(Exercise data)

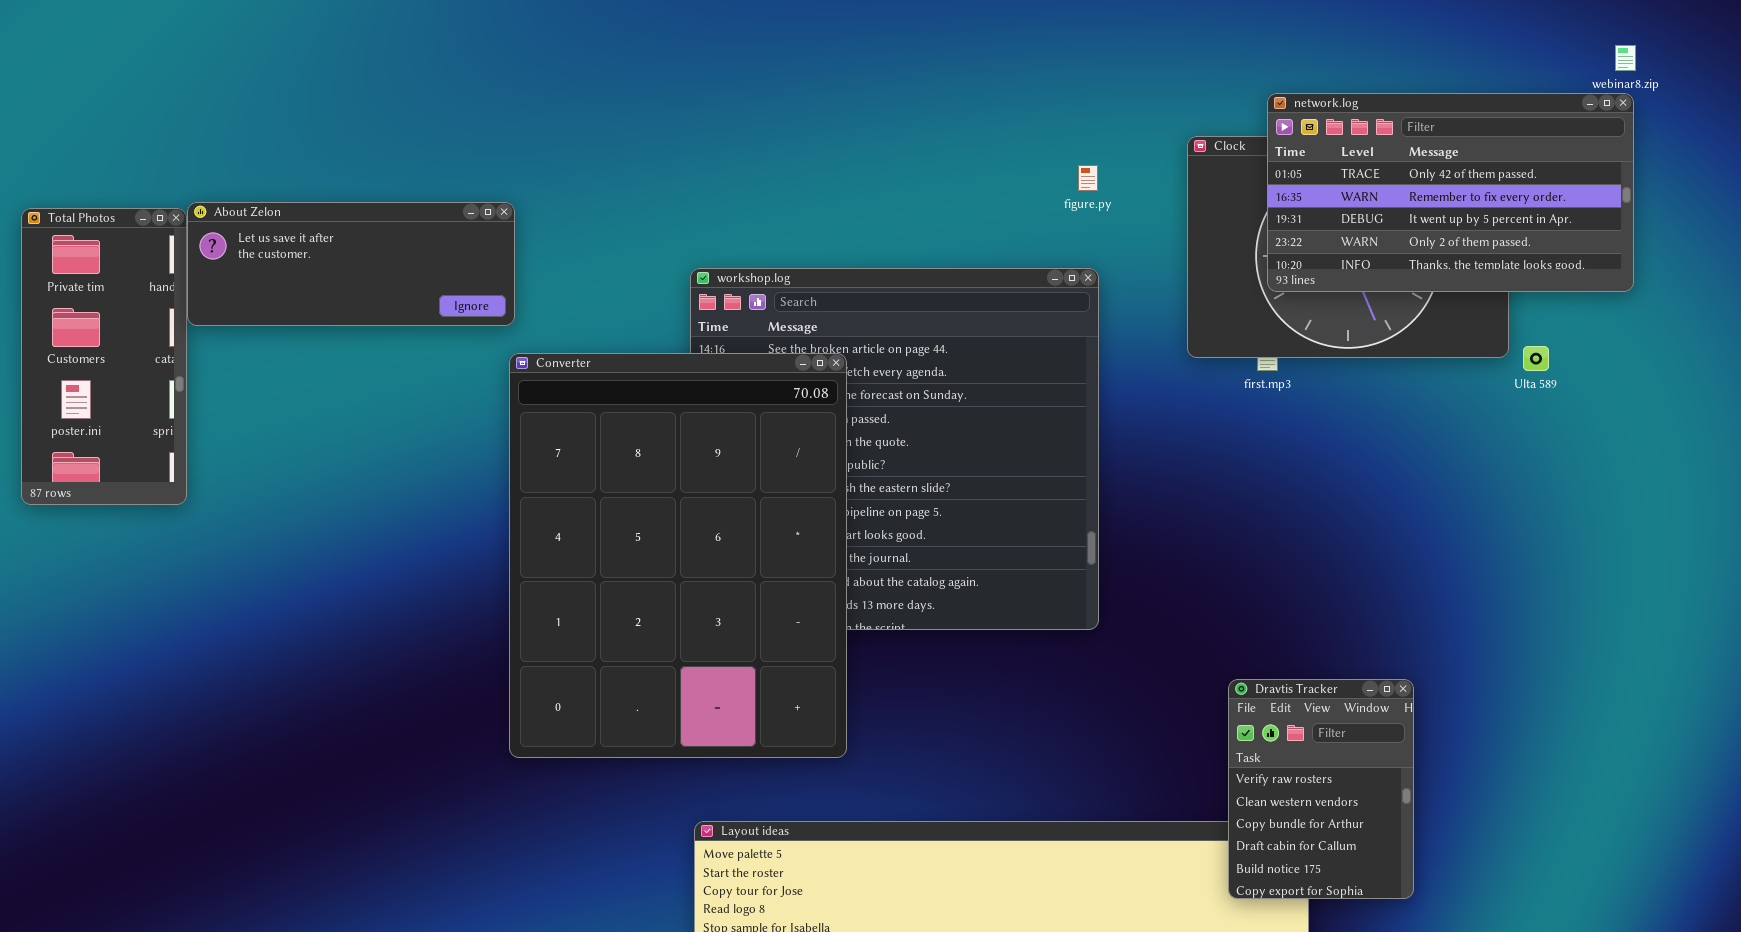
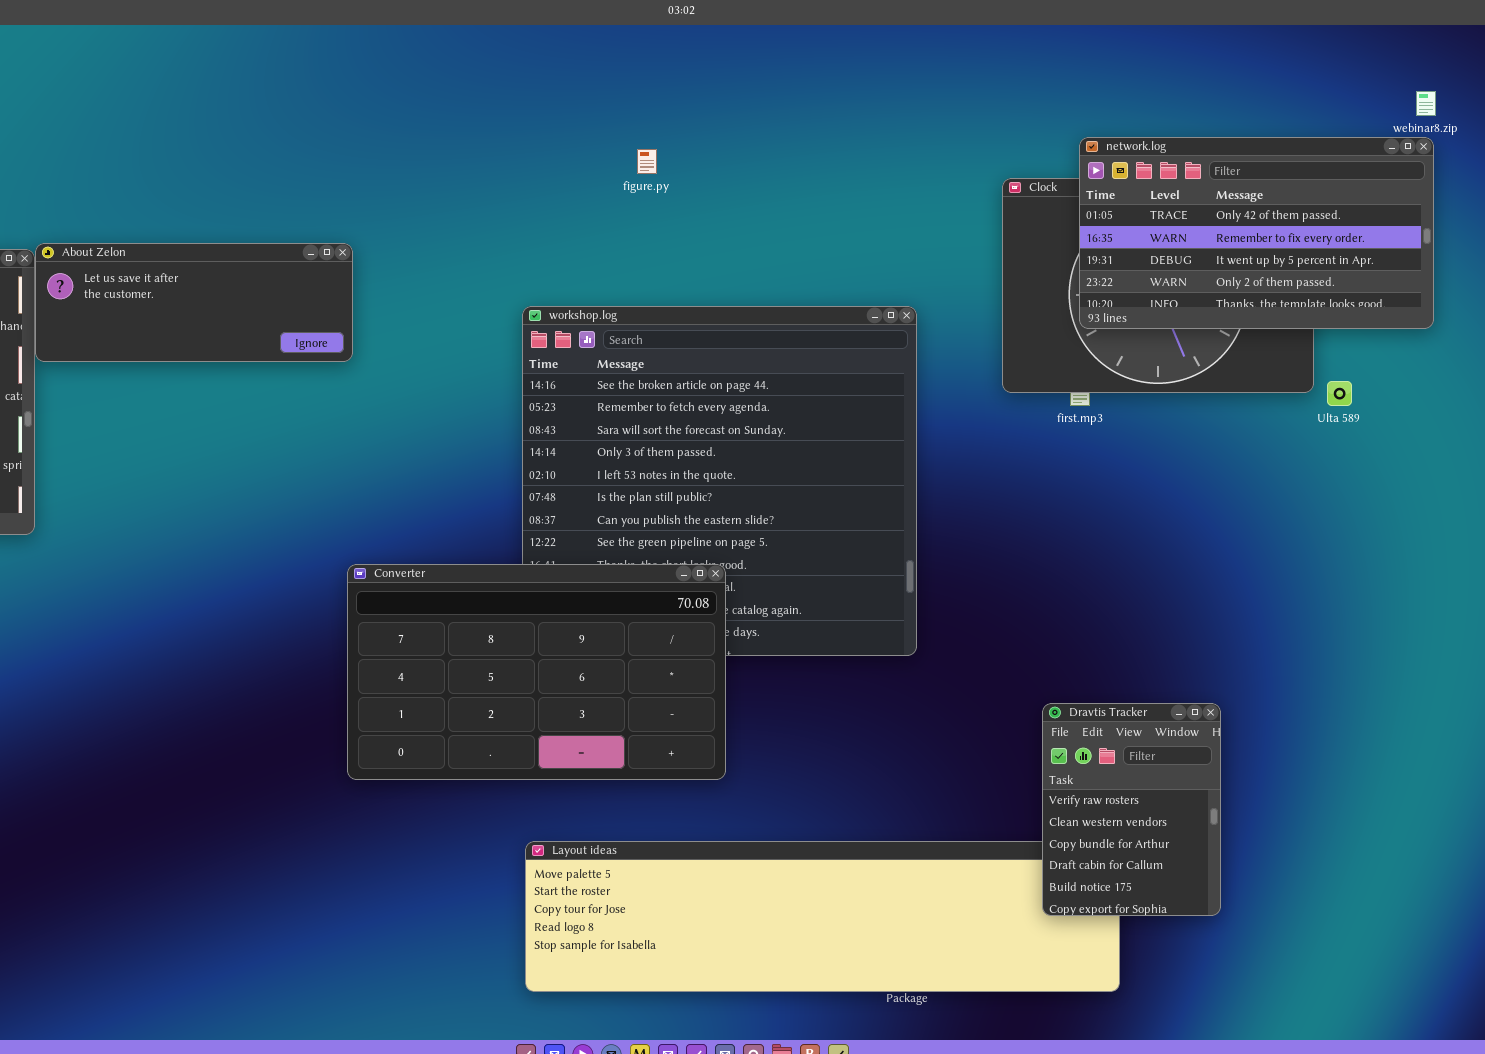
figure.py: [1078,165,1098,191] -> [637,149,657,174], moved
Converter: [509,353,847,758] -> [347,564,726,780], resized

(End Exercise data)
(Exercise data)

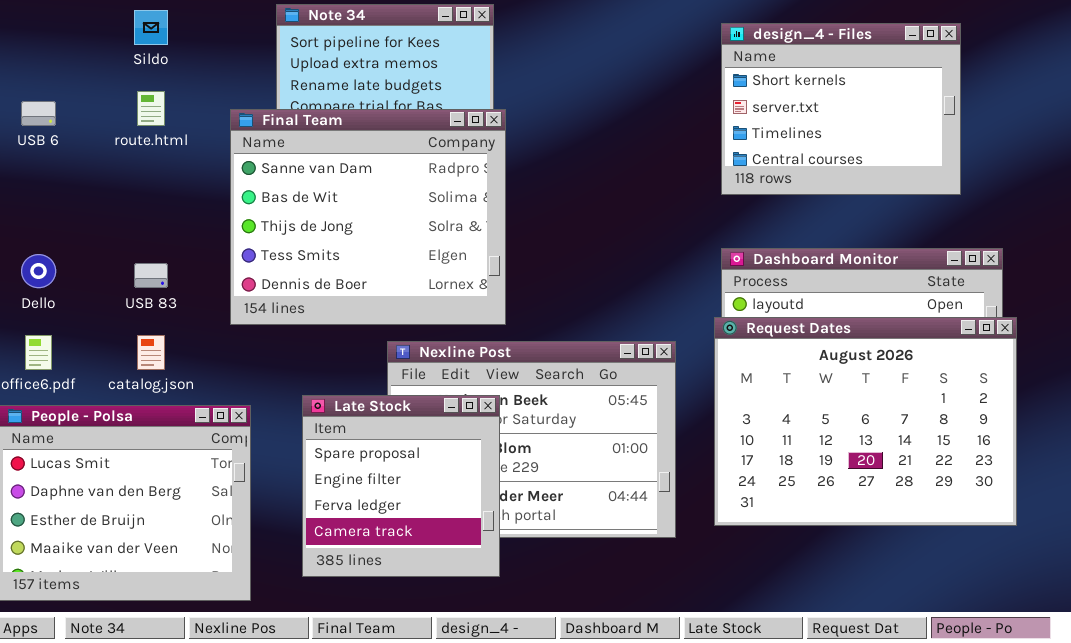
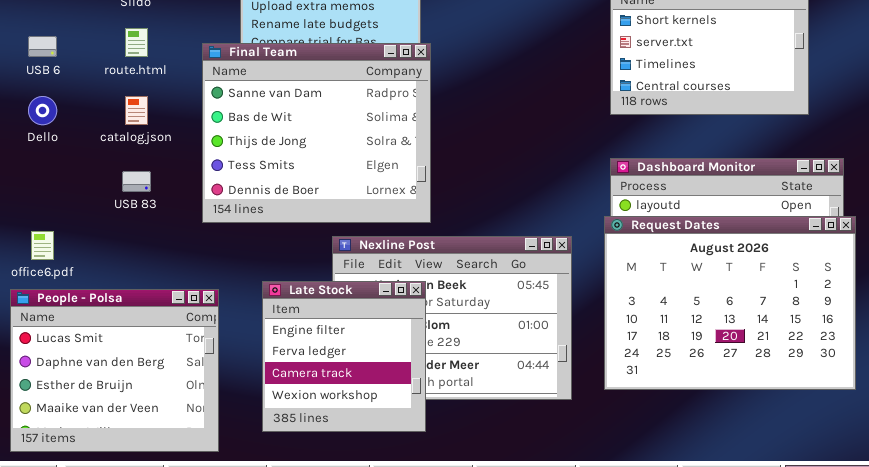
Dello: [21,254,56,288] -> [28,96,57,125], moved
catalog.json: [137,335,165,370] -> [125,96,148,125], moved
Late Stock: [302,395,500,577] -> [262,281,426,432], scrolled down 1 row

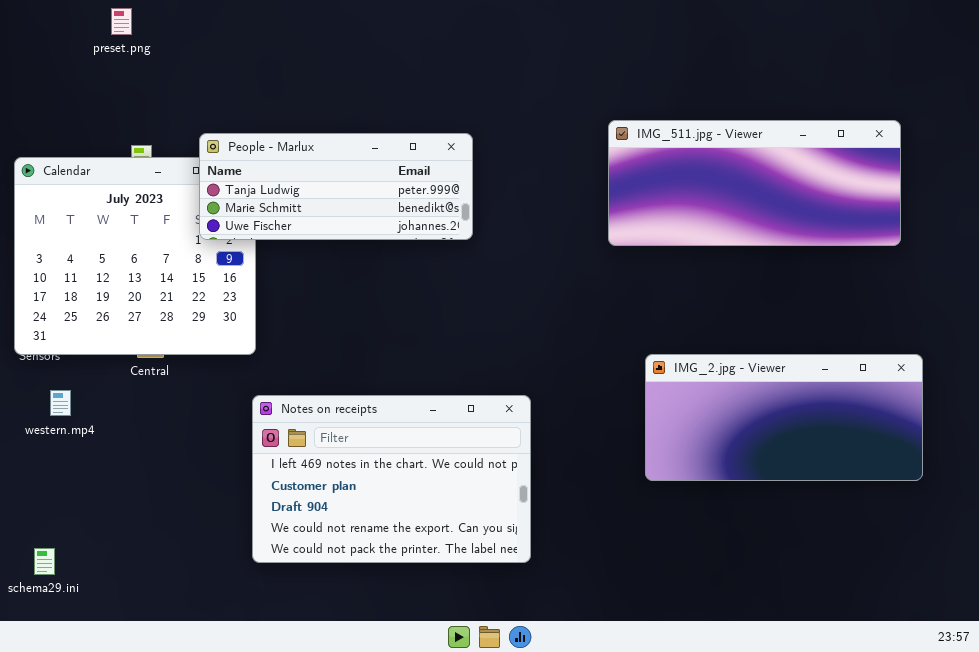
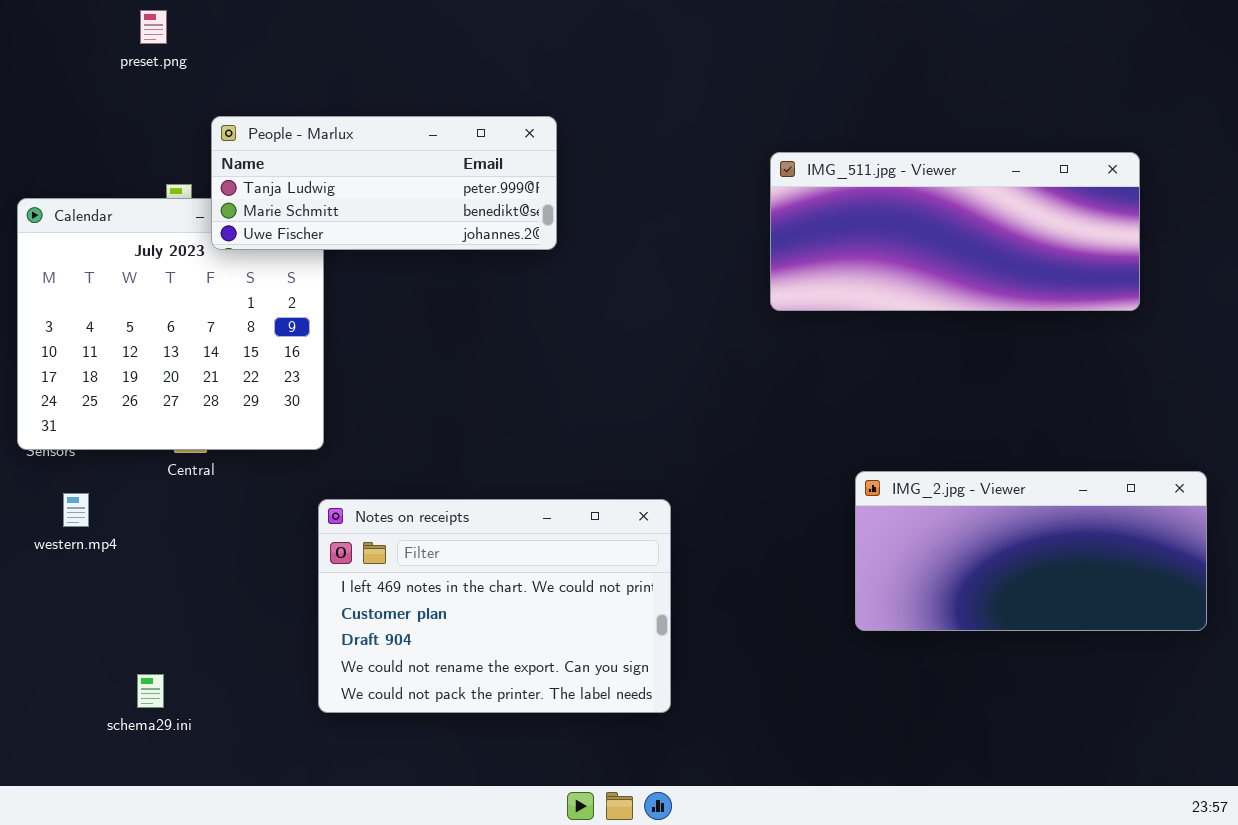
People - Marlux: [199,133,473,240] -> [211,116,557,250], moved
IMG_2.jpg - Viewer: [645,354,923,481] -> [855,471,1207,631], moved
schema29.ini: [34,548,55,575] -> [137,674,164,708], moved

(End Exercise data)

#### [Exercise objective]
Look above for the line with "Dello: [21,254,56,288] ->" and the line with "schema29.ini: [34,548,55,575] ->", then copy them and all lines in between exactly as written, and only those, without any pictures.

#### [Response area]
Dello: [21,254,56,288] -> [28,96,57,125], moved
catalog.json: [137,335,165,370] -> [125,96,148,125], moved
Late Stock: [302,395,500,577] -> [262,281,426,432], scrolled down 1 row

People - Marlux: [199,133,473,240] -> [211,116,557,250], moved
IMG_2.jpg - Viewer: [645,354,923,481] -> [855,471,1207,631], moved
schema29.ini: [34,548,55,575] -> [137,674,164,708], moved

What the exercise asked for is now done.